(Extracted data entries)
----------------------------------------

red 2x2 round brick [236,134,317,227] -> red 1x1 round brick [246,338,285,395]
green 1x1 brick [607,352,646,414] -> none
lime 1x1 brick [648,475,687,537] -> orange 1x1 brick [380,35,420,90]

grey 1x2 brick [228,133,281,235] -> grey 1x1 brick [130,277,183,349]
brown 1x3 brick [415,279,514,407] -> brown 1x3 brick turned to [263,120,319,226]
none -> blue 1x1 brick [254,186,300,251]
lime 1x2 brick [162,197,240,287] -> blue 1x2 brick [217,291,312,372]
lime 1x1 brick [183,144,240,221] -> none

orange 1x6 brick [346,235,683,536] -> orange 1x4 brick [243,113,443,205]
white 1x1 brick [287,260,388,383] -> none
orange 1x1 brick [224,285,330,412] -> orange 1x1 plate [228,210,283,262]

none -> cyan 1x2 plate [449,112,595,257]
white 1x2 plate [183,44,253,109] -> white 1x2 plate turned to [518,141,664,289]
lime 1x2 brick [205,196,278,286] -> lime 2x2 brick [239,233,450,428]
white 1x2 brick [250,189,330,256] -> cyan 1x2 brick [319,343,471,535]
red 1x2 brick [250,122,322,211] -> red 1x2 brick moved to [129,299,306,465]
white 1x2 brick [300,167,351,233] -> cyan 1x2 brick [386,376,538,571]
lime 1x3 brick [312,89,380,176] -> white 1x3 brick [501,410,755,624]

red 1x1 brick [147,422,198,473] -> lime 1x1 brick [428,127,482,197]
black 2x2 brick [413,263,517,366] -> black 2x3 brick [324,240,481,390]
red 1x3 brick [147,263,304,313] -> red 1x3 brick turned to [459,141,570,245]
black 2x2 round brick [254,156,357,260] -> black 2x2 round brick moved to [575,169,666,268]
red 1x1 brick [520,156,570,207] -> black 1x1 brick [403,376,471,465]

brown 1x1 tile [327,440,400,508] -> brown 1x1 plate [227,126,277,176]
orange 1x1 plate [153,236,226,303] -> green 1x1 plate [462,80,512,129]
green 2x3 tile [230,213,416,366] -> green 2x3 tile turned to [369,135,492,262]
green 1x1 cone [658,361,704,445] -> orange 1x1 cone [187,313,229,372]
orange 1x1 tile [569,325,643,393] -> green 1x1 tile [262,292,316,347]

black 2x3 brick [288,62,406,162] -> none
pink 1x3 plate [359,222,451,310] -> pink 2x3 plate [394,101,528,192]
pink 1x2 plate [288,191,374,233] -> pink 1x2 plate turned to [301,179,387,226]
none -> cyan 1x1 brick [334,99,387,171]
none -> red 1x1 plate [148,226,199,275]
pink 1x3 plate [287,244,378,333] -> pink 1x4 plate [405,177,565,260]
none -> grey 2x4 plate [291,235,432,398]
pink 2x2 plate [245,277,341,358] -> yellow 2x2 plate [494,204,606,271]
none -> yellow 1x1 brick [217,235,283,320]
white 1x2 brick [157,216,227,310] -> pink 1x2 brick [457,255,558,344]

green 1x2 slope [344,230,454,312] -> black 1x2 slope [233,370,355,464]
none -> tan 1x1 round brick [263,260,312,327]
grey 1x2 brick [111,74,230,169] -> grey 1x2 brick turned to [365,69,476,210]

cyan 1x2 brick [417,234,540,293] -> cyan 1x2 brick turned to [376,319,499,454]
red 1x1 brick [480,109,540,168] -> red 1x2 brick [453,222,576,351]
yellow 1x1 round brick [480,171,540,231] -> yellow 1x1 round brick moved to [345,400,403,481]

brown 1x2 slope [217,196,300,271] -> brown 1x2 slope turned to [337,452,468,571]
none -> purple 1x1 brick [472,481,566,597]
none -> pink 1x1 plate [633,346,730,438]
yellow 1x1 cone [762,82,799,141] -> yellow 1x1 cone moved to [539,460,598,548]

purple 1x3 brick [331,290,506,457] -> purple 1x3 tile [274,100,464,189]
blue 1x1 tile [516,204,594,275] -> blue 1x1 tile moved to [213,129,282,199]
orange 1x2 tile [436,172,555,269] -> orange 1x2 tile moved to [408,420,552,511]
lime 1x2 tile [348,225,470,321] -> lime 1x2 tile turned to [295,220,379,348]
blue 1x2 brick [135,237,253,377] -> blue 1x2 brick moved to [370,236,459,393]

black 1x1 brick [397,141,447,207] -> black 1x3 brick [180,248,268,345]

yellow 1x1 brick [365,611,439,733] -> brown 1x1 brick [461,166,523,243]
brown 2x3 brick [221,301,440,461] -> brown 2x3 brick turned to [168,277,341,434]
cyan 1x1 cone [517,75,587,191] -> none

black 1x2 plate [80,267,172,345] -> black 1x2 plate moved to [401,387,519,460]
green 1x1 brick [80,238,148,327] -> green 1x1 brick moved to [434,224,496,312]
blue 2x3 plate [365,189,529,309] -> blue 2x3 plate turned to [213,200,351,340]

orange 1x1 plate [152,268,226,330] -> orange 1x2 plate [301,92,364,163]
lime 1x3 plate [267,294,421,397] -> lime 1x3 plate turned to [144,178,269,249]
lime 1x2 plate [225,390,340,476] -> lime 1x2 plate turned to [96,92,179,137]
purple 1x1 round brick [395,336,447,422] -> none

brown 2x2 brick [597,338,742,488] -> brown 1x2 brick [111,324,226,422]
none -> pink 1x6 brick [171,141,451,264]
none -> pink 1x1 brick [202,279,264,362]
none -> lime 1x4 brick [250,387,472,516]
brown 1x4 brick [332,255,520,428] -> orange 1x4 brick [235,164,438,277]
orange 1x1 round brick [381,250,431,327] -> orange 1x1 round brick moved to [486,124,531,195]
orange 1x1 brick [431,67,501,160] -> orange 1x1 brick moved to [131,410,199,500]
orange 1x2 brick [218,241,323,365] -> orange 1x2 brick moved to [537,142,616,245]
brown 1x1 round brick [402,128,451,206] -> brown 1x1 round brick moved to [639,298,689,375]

----------------------------------------

**What you have to do:**
The response has to match the data exactly, line for line.

**Response to the exercise:**
red 2x2 round brick [236,134,317,227] -> red 1x1 round brick [246,338,285,395]
green 1x1 brick [607,352,646,414] -> none
lime 1x1 brick [648,475,687,537] -> orange 1x1 brick [380,35,420,90]

grey 1x2 brick [228,133,281,235] -> grey 1x1 brick [130,277,183,349]
brown 1x3 brick [415,279,514,407] -> brown 1x3 brick turned to [263,120,319,226]
none -> blue 1x1 brick [254,186,300,251]
lime 1x2 brick [162,197,240,287] -> blue 1x2 brick [217,291,312,372]
lime 1x1 brick [183,144,240,221] -> none

orange 1x6 brick [346,235,683,536] -> orange 1x4 brick [243,113,443,205]
white 1x1 brick [287,260,388,383] -> none
orange 1x1 brick [224,285,330,412] -> orange 1x1 plate [228,210,283,262]

none -> cyan 1x2 plate [449,112,595,257]
white 1x2 plate [183,44,253,109] -> white 1x2 plate turned to [518,141,664,289]
lime 1x2 brick [205,196,278,286] -> lime 2x2 brick [239,233,450,428]
white 1x2 brick [250,189,330,256] -> cyan 1x2 brick [319,343,471,535]
red 1x2 brick [250,122,322,211] -> red 1x2 brick moved to [129,299,306,465]
white 1x2 brick [300,167,351,233] -> cyan 1x2 brick [386,376,538,571]
lime 1x3 brick [312,89,380,176] -> white 1x3 brick [501,410,755,624]

red 1x1 brick [147,422,198,473] -> lime 1x1 brick [428,127,482,197]
black 2x2 brick [413,263,517,366] -> black 2x3 brick [324,240,481,390]
red 1x3 brick [147,263,304,313] -> red 1x3 brick turned to [459,141,570,245]
black 2x2 round brick [254,156,357,260] -> black 2x2 round brick moved to [575,169,666,268]
red 1x1 brick [520,156,570,207] -> black 1x1 brick [403,376,471,465]

brown 1x1 tile [327,440,400,508] -> brown 1x1 plate [227,126,277,176]
orange 1x1 plate [153,236,226,303] -> green 1x1 plate [462,80,512,129]
green 2x3 tile [230,213,416,366] -> green 2x3 tile turned to [369,135,492,262]
green 1x1 cone [658,361,704,445] -> orange 1x1 cone [187,313,229,372]
orange 1x1 tile [569,325,643,393] -> green 1x1 tile [262,292,316,347]

black 2x3 brick [288,62,406,162] -> none
pink 1x3 plate [359,222,451,310] -> pink 2x3 plate [394,101,528,192]
pink 1x2 plate [288,191,374,233] -> pink 1x2 plate turned to [301,179,387,226]
none -> cyan 1x1 brick [334,99,387,171]
none -> red 1x1 plate [148,226,199,275]
pink 1x3 plate [287,244,378,333] -> pink 1x4 plate [405,177,565,260]
none -> grey 2x4 plate [291,235,432,398]
pink 2x2 plate [245,277,341,358] -> yellow 2x2 plate [494,204,606,271]
none -> yellow 1x1 brick [217,235,283,320]
white 1x2 brick [157,216,227,310] -> pink 1x2 brick [457,255,558,344]

green 1x2 slope [344,230,454,312] -> black 1x2 slope [233,370,355,464]
none -> tan 1x1 round brick [263,260,312,327]
grey 1x2 brick [111,74,230,169] -> grey 1x2 brick turned to [365,69,476,210]

cyan 1x2 brick [417,234,540,293] -> cyan 1x2 brick turned to [376,319,499,454]
red 1x1 brick [480,109,540,168] -> red 1x2 brick [453,222,576,351]
yellow 1x1 round brick [480,171,540,231] -> yellow 1x1 round brick moved to [345,400,403,481]

brown 1x2 slope [217,196,300,271] -> brown 1x2 slope turned to [337,452,468,571]
none -> purple 1x1 brick [472,481,566,597]
none -> pink 1x1 plate [633,346,730,438]
yellow 1x1 cone [762,82,799,141] -> yellow 1x1 cone moved to [539,460,598,548]

purple 1x3 brick [331,290,506,457] -> purple 1x3 tile [274,100,464,189]
blue 1x1 tile [516,204,594,275] -> blue 1x1 tile moved to [213,129,282,199]
orange 1x2 tile [436,172,555,269] -> orange 1x2 tile moved to [408,420,552,511]
lime 1x2 tile [348,225,470,321] -> lime 1x2 tile turned to [295,220,379,348]
blue 1x2 brick [135,237,253,377] -> blue 1x2 brick moved to [370,236,459,393]

black 1x1 brick [397,141,447,207] -> black 1x3 brick [180,248,268,345]

yellow 1x1 brick [365,611,439,733] -> brown 1x1 brick [461,166,523,243]
brown 2x3 brick [221,301,440,461] -> brown 2x3 brick turned to [168,277,341,434]
cyan 1x1 cone [517,75,587,191] -> none

black 1x2 plate [80,267,172,345] -> black 1x2 plate moved to [401,387,519,460]
green 1x1 brick [80,238,148,327] -> green 1x1 brick moved to [434,224,496,312]
blue 2x3 plate [365,189,529,309] -> blue 2x3 plate turned to [213,200,351,340]

orange 1x1 plate [152,268,226,330] -> orange 1x2 plate [301,92,364,163]
lime 1x3 plate [267,294,421,397] -> lime 1x3 plate turned to [144,178,269,249]
lime 1x2 plate [225,390,340,476] -> lime 1x2 plate turned to [96,92,179,137]
purple 1x1 round brick [395,336,447,422] -> none

brown 2x2 brick [597,338,742,488] -> brown 1x2 brick [111,324,226,422]
none -> pink 1x6 brick [171,141,451,264]
none -> pink 1x1 brick [202,279,264,362]
none -> lime 1x4 brick [250,387,472,516]
brown 1x4 brick [332,255,520,428] -> orange 1x4 brick [235,164,438,277]
orange 1x1 round brick [381,250,431,327] -> orange 1x1 round brick moved to [486,124,531,195]
orange 1x1 brick [431,67,501,160] -> orange 1x1 brick moved to [131,410,199,500]
orange 1x2 brick [218,241,323,365] -> orange 1x2 brick moved to [537,142,616,245]
brown 1x1 round brick [402,128,451,206] -> brown 1x1 round brick moved to [639,298,689,375]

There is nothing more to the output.